Look through the material below and return every line that contains "LOAD".

§ GIVEN INFORMATION:
══════════════════════════════

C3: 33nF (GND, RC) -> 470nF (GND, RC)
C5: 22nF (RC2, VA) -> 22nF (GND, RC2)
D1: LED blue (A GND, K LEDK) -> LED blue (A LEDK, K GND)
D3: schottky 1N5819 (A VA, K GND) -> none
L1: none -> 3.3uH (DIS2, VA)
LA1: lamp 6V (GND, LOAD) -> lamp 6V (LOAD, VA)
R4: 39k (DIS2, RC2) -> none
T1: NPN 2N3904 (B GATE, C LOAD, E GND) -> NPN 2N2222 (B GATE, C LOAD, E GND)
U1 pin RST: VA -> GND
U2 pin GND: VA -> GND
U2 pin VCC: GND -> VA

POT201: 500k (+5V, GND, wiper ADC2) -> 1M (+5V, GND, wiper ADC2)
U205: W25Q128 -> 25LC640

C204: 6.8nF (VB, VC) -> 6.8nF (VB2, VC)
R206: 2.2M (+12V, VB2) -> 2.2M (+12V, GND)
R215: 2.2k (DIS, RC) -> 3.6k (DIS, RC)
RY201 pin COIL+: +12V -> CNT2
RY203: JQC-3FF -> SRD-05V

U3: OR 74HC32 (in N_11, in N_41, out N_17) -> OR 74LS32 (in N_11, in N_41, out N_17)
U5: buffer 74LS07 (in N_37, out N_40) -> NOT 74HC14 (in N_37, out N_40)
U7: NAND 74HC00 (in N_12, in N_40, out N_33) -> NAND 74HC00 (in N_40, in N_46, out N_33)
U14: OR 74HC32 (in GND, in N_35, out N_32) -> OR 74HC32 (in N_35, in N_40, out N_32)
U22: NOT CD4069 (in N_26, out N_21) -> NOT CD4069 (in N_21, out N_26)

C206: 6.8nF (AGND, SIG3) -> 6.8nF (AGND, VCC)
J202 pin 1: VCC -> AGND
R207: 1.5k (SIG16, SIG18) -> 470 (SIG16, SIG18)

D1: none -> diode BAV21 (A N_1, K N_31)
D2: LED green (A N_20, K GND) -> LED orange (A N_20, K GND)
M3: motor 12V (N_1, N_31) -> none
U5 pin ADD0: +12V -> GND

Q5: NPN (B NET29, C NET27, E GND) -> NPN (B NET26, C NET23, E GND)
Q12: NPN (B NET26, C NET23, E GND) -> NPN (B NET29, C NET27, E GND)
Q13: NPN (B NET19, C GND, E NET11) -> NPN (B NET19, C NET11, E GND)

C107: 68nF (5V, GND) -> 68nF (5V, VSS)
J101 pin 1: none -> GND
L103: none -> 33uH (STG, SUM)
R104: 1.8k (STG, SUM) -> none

══════════════════════════════

§ EXERCISE SOLUTION:
LA1: lamp 6V (GND, LOAD) -> lamp 6V (LOAD, VA)
T1: NPN 2N3904 (B GATE, C LOAD, E GND) -> NPN 2N2222 (B GATE, C LOAD, E GND)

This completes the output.